> [Exercise]:
Return all of the following entries as written, but without the images.

__________

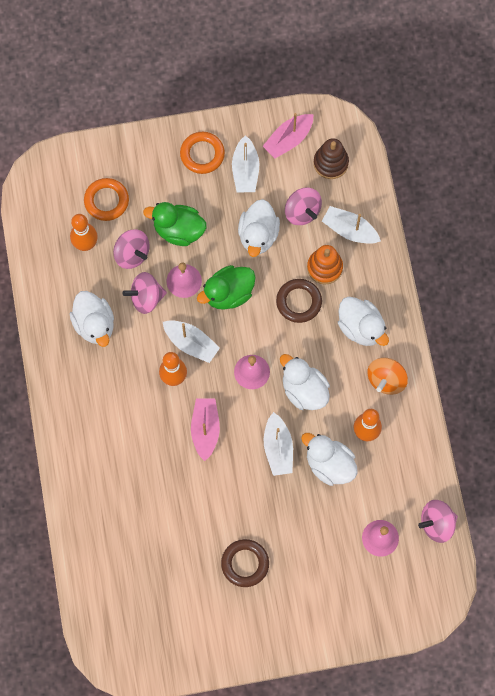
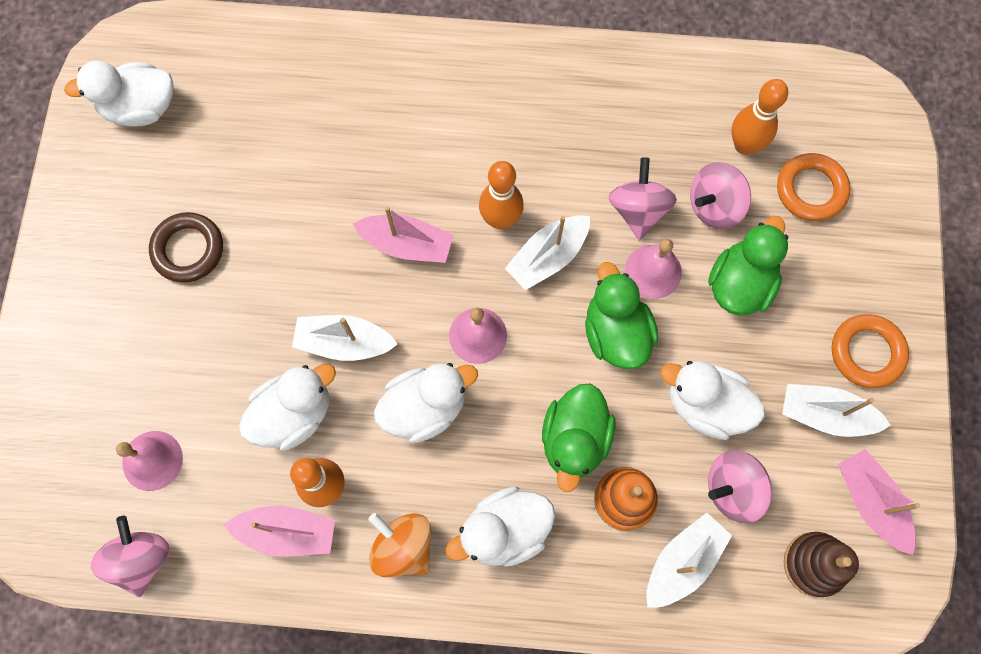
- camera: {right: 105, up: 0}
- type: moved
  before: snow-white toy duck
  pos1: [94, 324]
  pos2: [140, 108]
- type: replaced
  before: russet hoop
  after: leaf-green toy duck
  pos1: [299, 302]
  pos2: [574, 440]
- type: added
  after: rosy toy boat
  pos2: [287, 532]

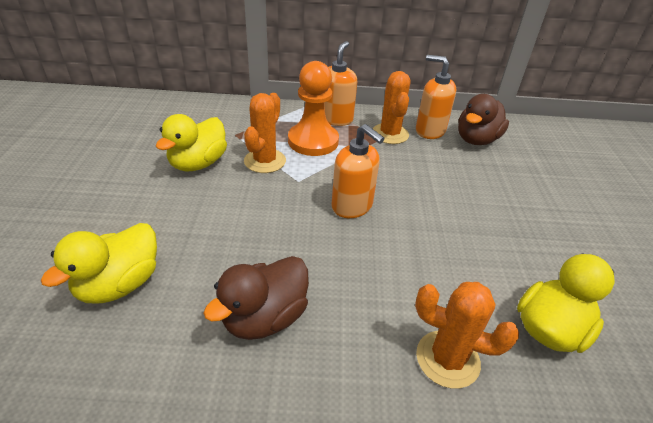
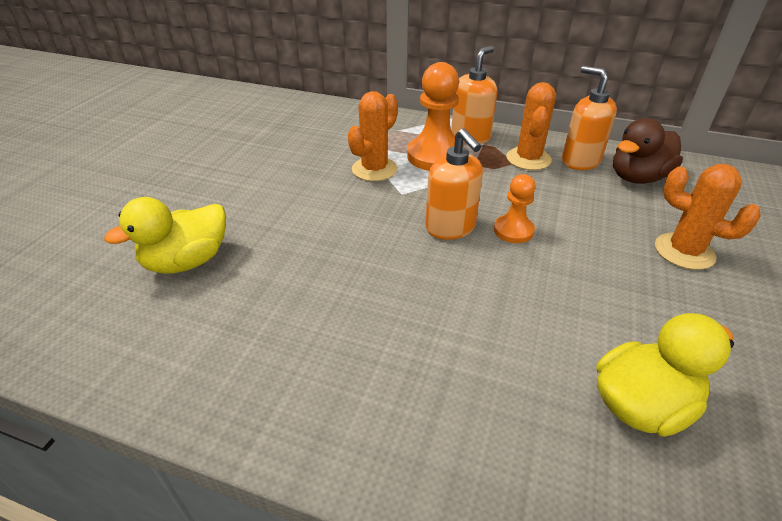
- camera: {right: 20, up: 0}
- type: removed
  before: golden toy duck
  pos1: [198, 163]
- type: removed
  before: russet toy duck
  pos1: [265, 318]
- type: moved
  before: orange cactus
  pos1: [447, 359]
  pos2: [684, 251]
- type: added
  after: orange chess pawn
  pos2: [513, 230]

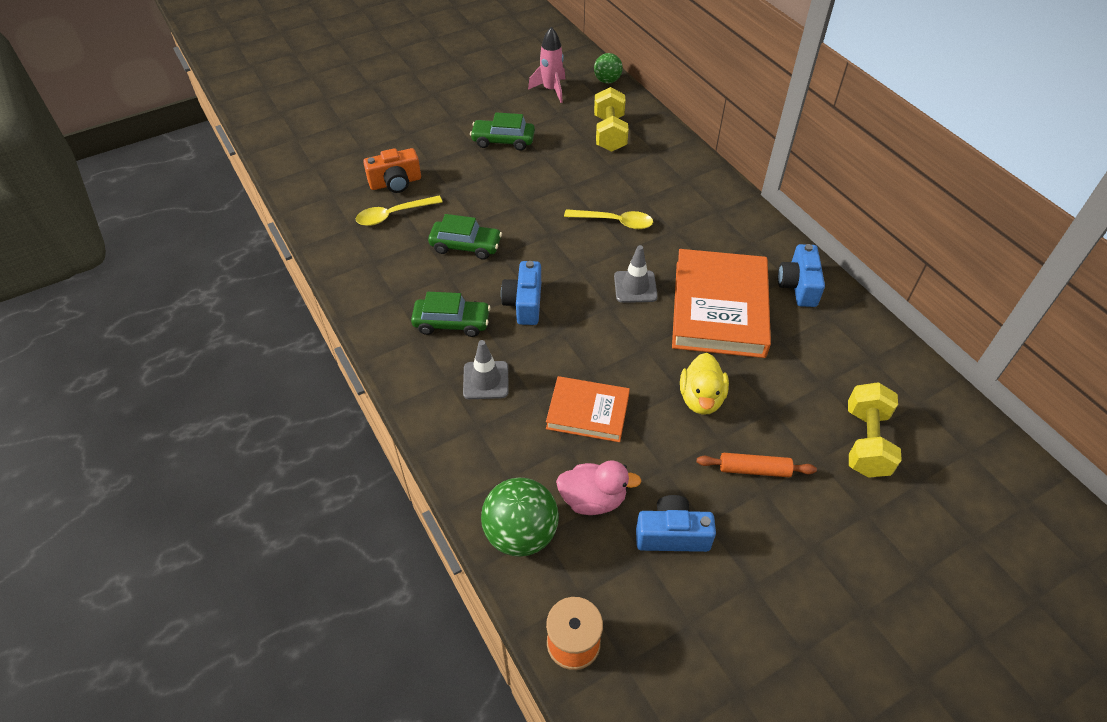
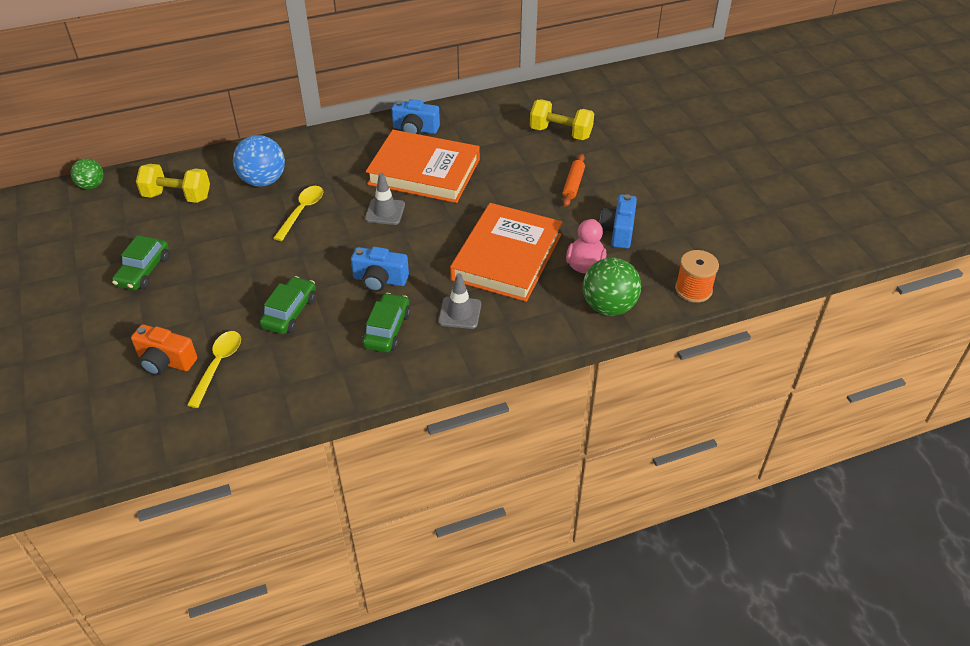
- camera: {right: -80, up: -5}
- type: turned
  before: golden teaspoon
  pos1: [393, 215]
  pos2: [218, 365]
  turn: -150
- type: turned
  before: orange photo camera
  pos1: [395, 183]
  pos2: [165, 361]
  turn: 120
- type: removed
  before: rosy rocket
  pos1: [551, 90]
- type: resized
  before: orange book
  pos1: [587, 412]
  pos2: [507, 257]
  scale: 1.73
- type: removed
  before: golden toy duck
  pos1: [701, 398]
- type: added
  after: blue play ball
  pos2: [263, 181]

__________

> [Answer area]:
- camera: {right: 105, up: 0}
- type: moved
  before: snow-white toy duck
  pos1: [94, 324]
  pos2: [140, 108]
- type: replaced
  before: russet hoop
  after: leaf-green toy duck
  pos1: [299, 302]
  pos2: [574, 440]
- type: added
  after: rosy toy boat
  pos2: [287, 532]

- camera: {right: 20, up: 0}
- type: removed
  before: golden toy duck
  pos1: [198, 163]
- type: removed
  before: russet toy duck
  pos1: [265, 318]
- type: moved
  before: orange cactus
  pos1: [447, 359]
  pos2: [684, 251]
- type: added
  after: orange chess pawn
  pos2: [513, 230]

- camera: {right: -80, up: -5}
- type: turned
  before: golden teaspoon
  pos1: [393, 215]
  pos2: [218, 365]
  turn: -150
- type: turned
  before: orange photo camera
  pos1: [395, 183]
  pos2: [165, 361]
  turn: 120
- type: removed
  before: rosy rocket
  pos1: [551, 90]
- type: resized
  before: orange book
  pos1: [587, 412]
  pos2: [507, 257]
  scale: 1.73
- type: removed
  before: golden toy duck
  pos1: [701, 398]
- type: added
  after: blue play ball
  pos2: [263, 181]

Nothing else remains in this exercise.